TRY IT
Take the line with "RTC1 pin SQW: D4 -> D0" and every line after it in the entries below, and set them down exactly, without any pictures.

┌──

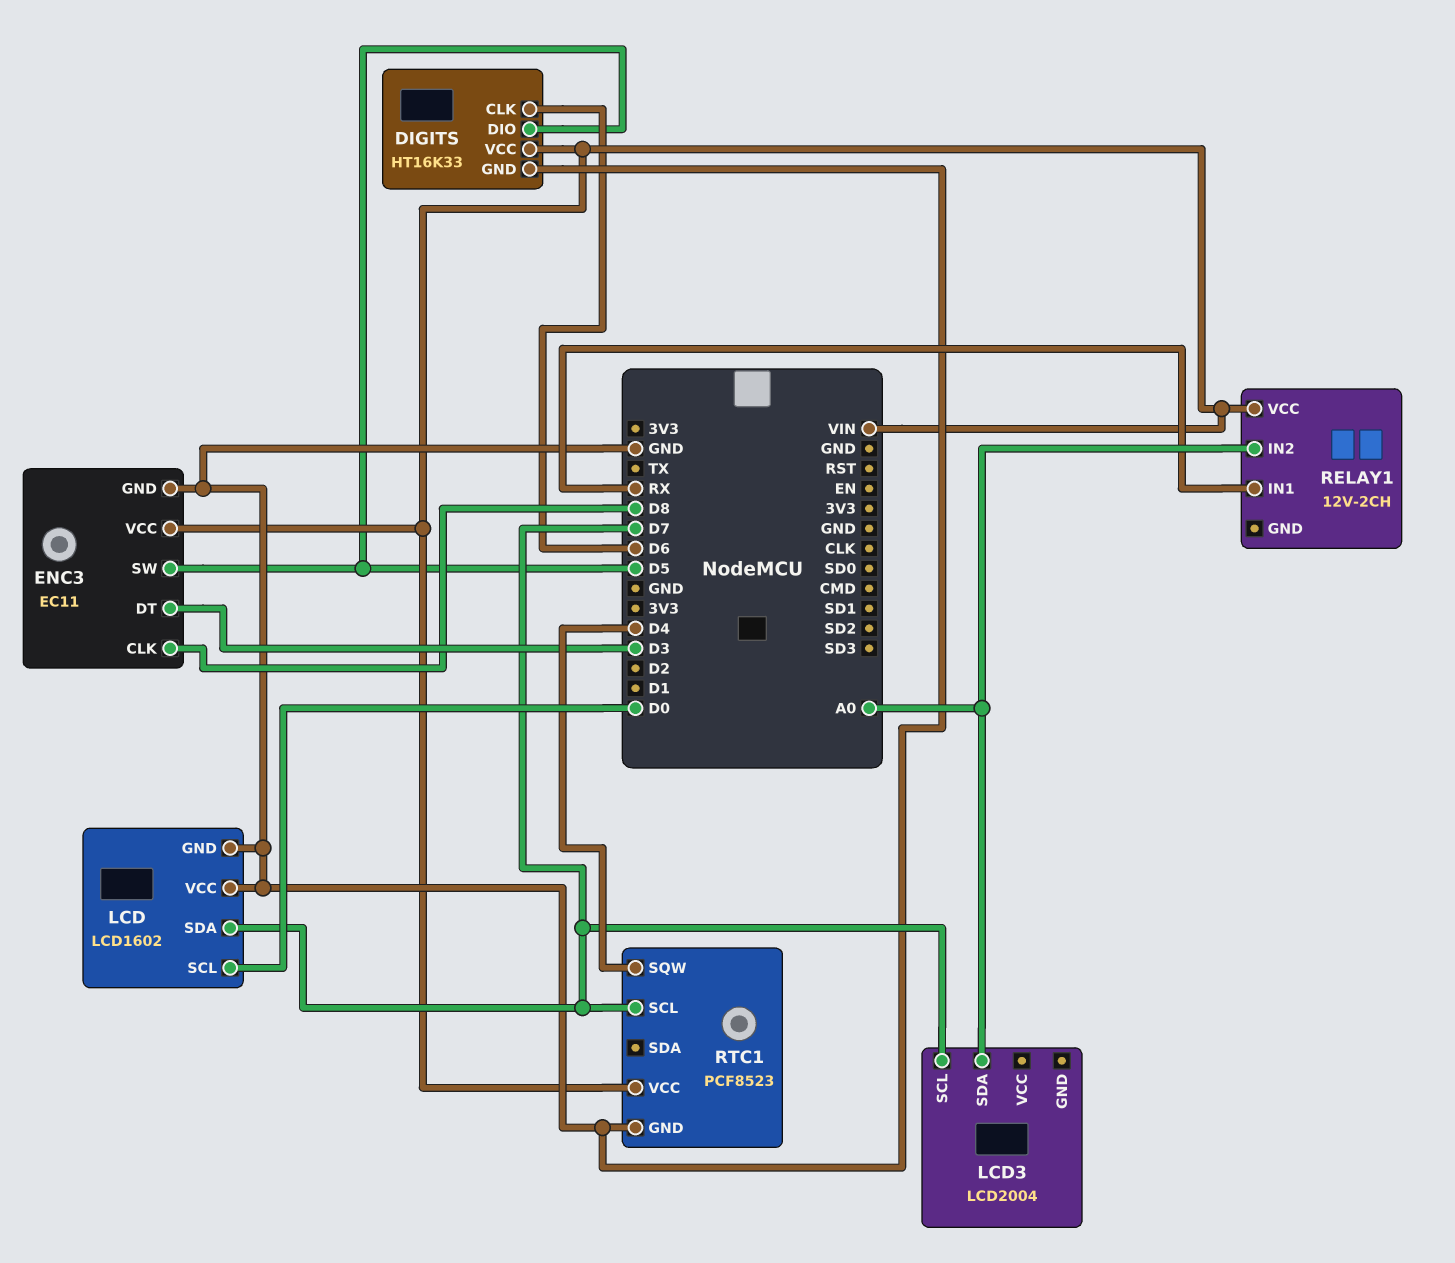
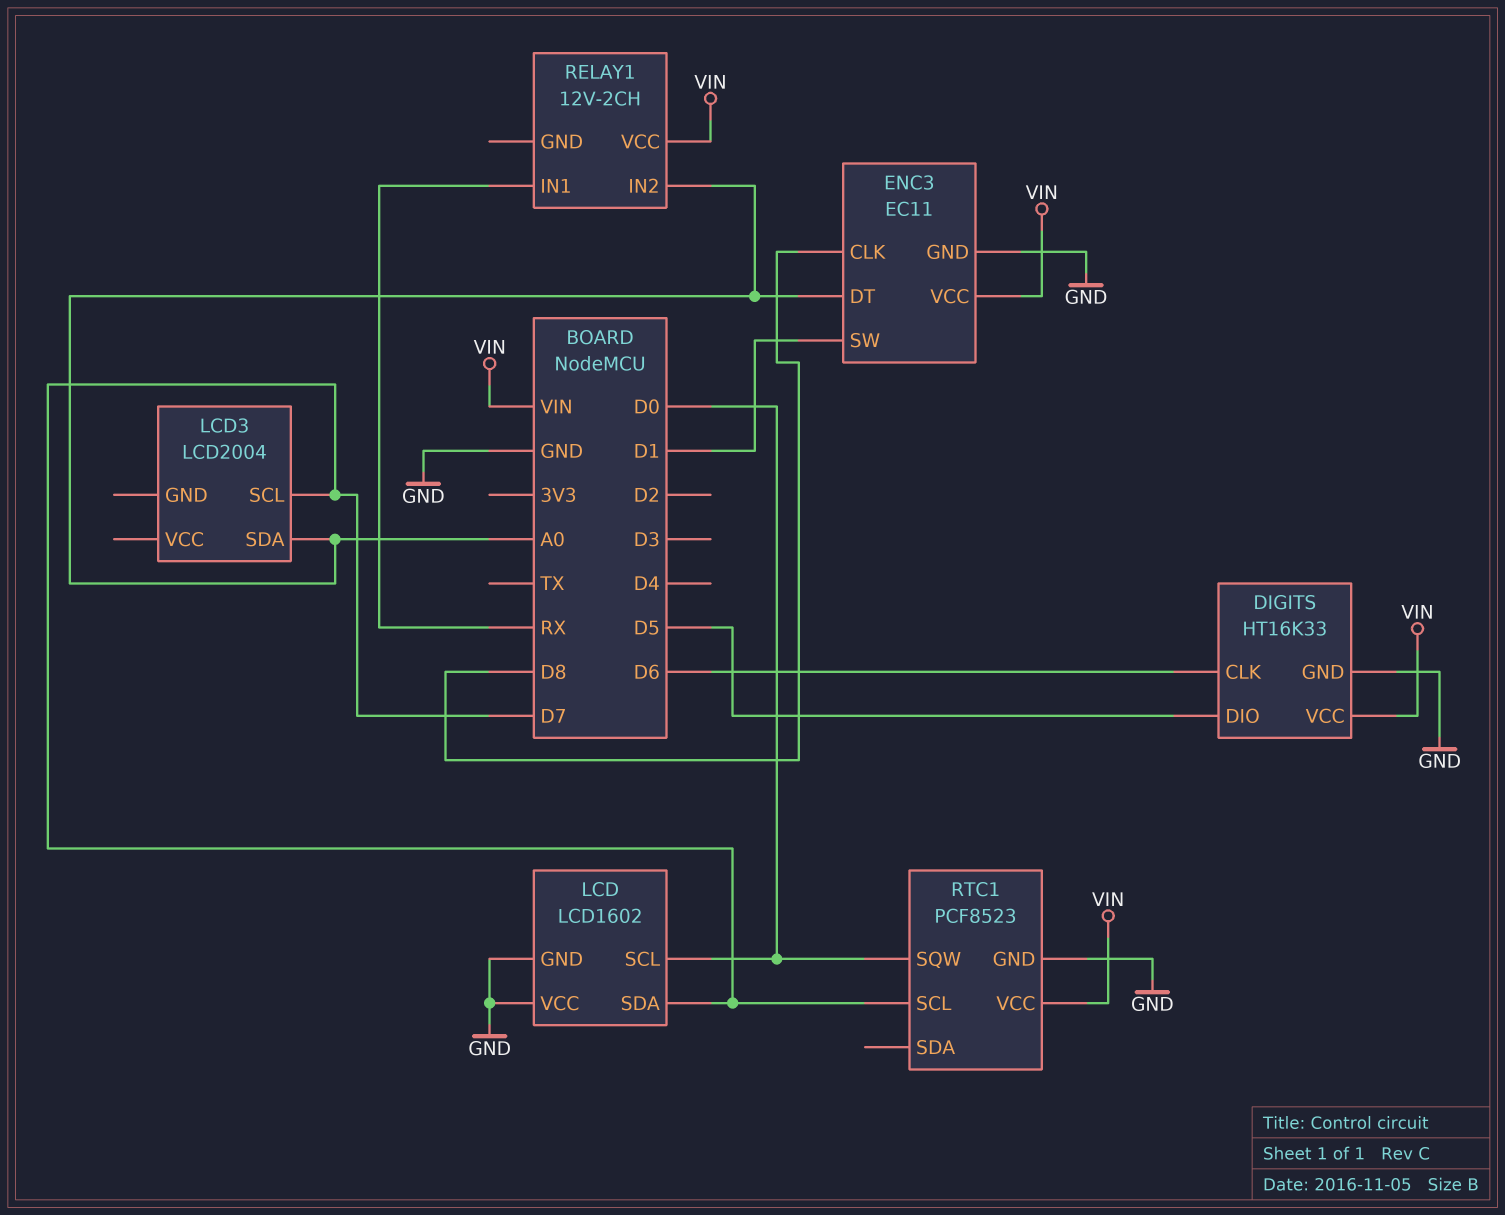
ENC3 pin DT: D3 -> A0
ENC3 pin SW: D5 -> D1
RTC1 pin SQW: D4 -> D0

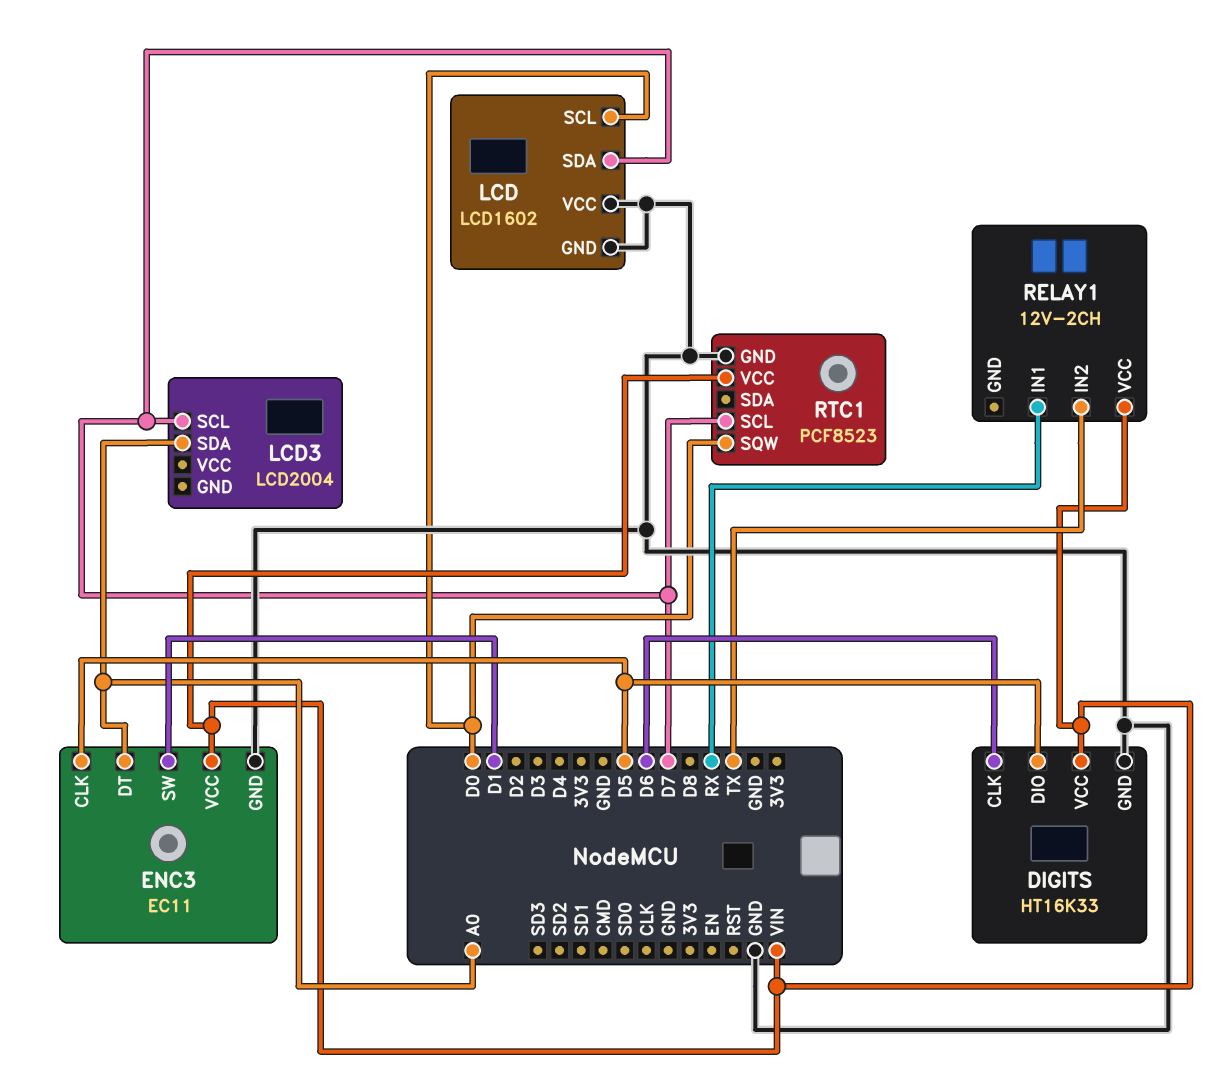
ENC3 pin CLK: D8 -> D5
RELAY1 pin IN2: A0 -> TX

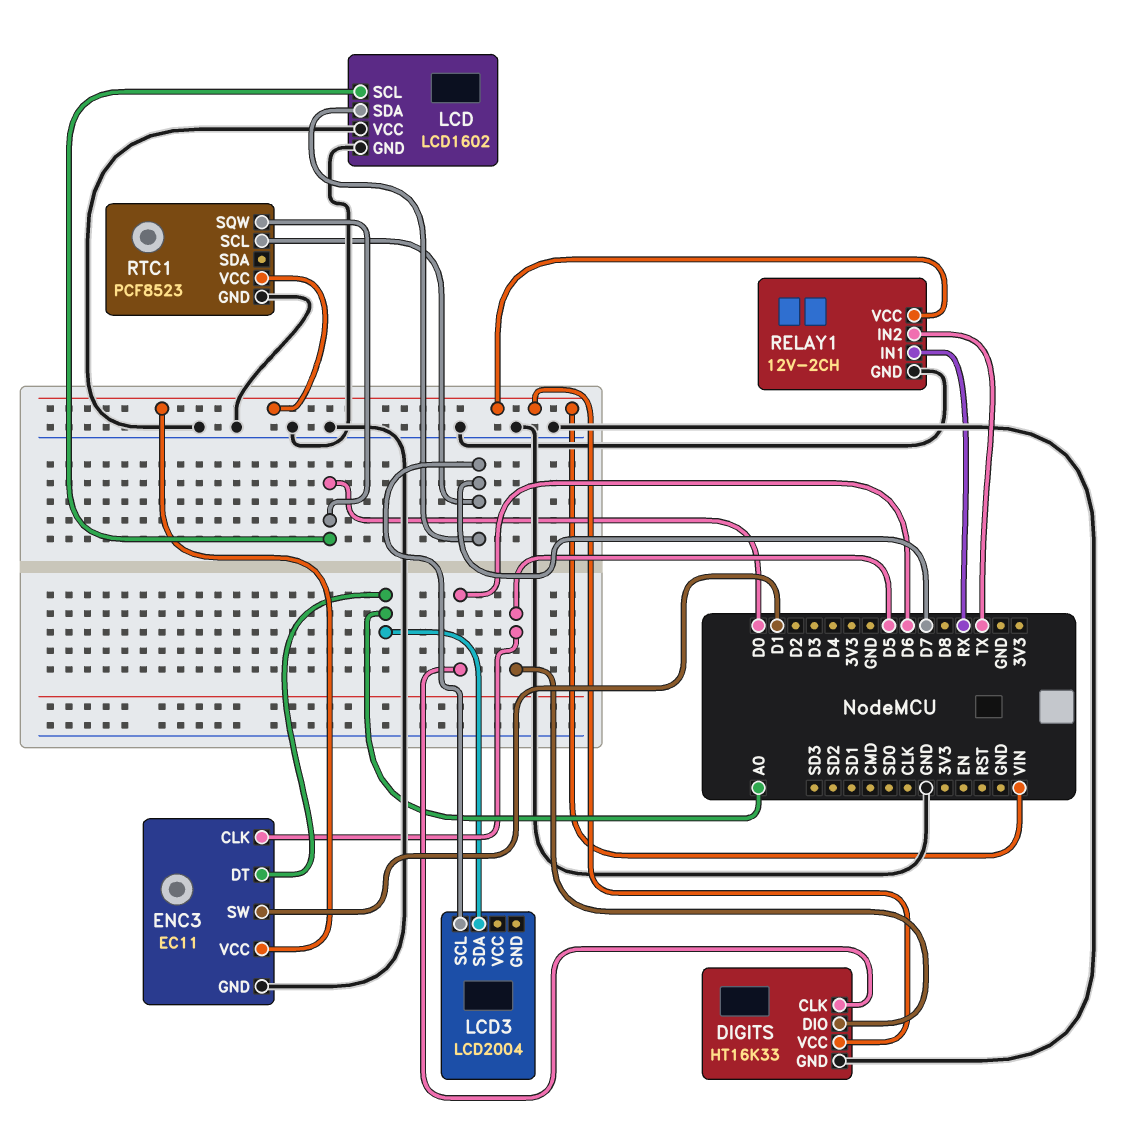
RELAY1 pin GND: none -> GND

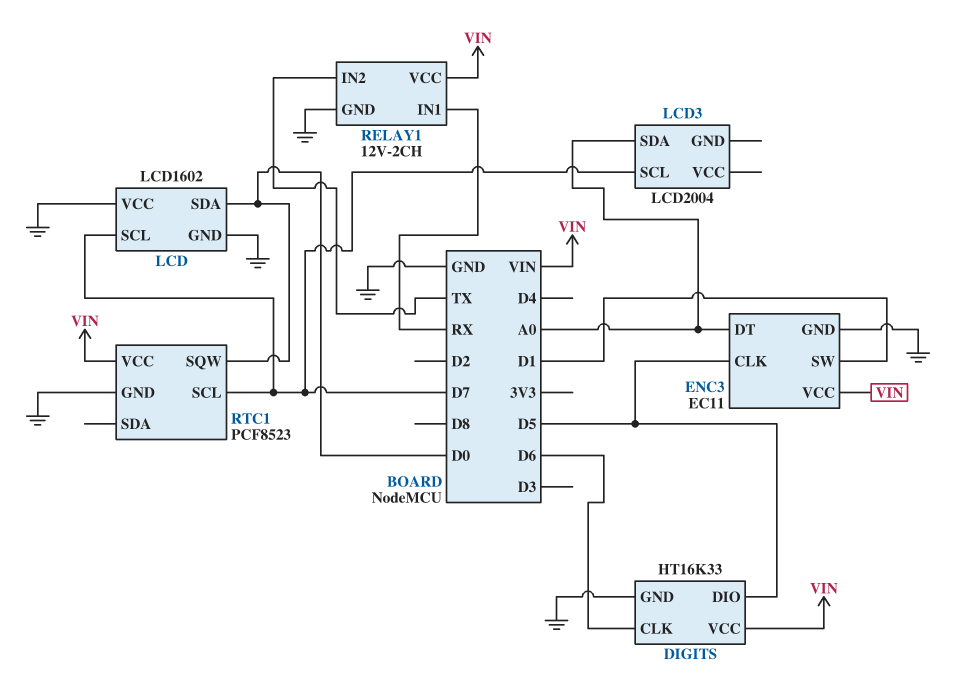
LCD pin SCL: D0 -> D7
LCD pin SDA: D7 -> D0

└──

RESPONSE TO THIS TASK
RTC1 pin SQW: D4 -> D0

ENC3 pin CLK: D8 -> D5
RELAY1 pin IN2: A0 -> TX

RELAY1 pin GND: none -> GND

LCD pin SCL: D0 -> D7
LCD pin SDA: D7 -> D0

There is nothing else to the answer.